▶ DATA SUPPLIED
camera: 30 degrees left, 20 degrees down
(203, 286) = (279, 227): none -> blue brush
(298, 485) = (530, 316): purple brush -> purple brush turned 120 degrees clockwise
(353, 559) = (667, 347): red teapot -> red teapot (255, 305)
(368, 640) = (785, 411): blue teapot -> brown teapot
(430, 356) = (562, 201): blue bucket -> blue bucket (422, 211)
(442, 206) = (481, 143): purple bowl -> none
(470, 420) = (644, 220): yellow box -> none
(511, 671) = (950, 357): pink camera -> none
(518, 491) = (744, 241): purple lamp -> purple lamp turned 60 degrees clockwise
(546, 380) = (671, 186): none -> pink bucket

--

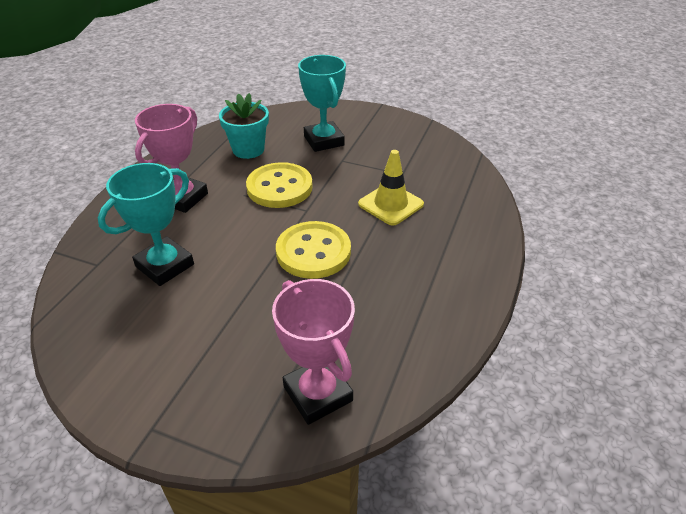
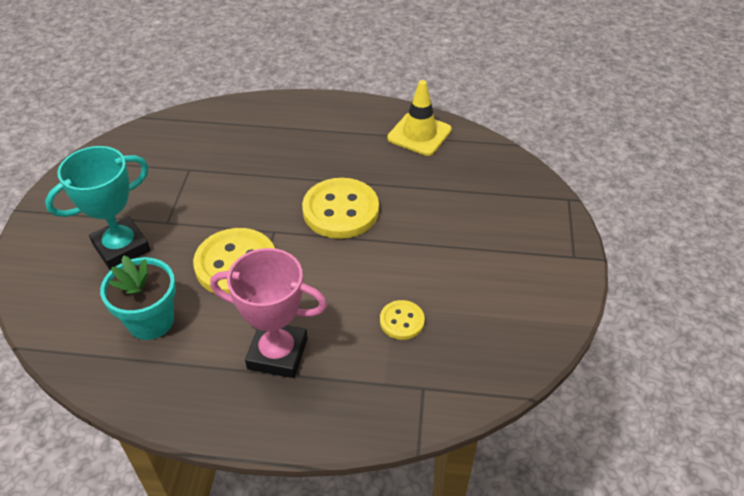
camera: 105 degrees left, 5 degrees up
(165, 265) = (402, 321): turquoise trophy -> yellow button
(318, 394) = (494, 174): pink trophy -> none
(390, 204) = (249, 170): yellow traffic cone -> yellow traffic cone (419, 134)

---

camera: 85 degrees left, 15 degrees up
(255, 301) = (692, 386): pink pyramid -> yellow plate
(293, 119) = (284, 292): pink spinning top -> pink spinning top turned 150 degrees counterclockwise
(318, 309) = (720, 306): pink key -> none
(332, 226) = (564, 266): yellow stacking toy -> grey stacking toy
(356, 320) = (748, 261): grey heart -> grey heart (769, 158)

▶ EXERCISE PROMPT
Go through the data above and copy each line in which "pink" appears.

▶ SOLUTION TO THIS PROBLEM
(511, 671) = (950, 357): pink camera -> none
(546, 380) = (671, 186): none -> pink bucket
(318, 394) = (494, 174): pink trophy -> none
(255, 301) = (692, 386): pink pyramid -> yellow plate
(293, 119) = (284, 292): pink spinning top -> pink spinning top turned 150 degrees counterclockwise
(318, 309) = (720, 306): pink key -> none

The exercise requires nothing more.